Collected data entries:
—————
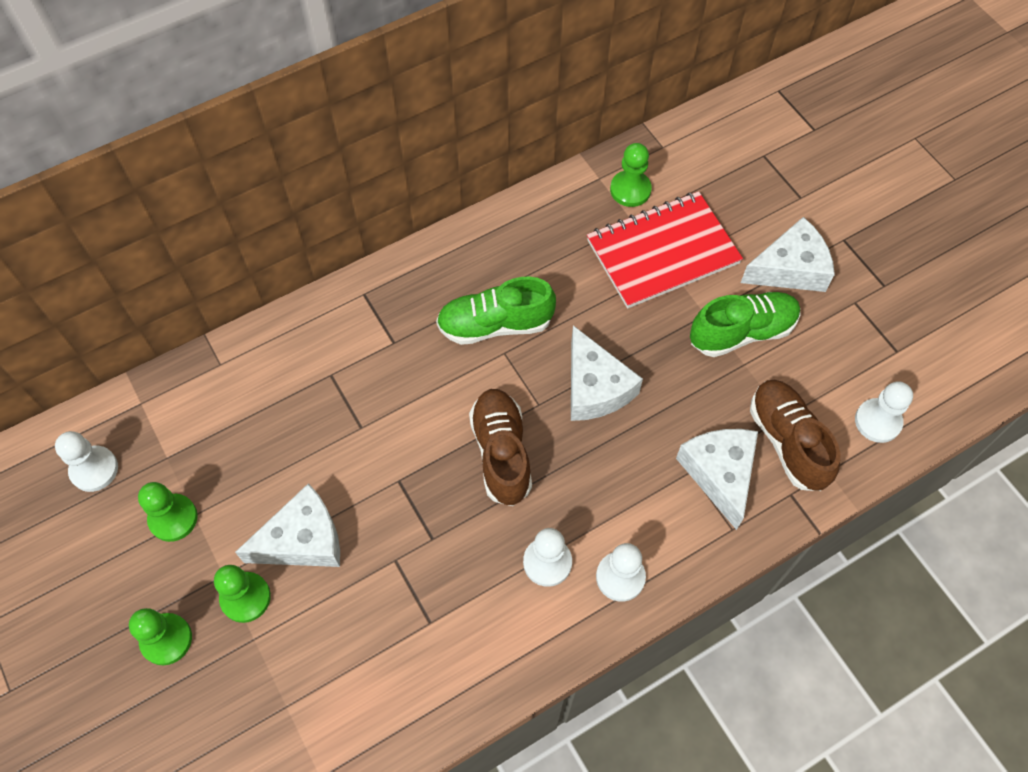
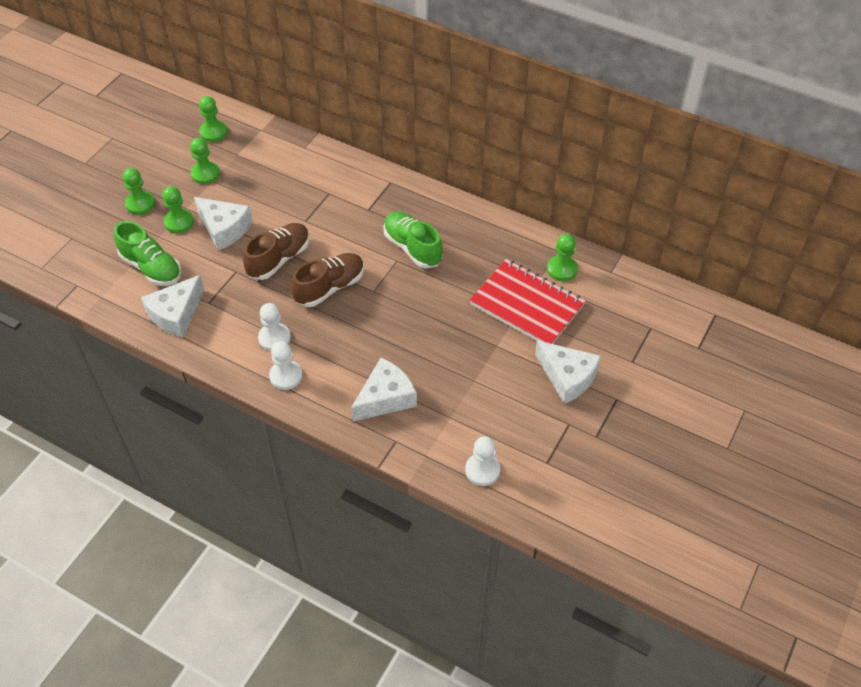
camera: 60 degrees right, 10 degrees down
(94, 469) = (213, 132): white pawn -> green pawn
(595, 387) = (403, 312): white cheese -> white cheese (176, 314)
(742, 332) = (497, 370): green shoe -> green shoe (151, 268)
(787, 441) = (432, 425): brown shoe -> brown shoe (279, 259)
—————
= DIRECTIONS =
Copy each line in the data that holds the word "shoe".

= PROBLEM SOLUTION =
(742, 332) = (497, 370): green shoe -> green shoe (151, 268)
(787, 441) = (432, 425): brown shoe -> brown shoe (279, 259)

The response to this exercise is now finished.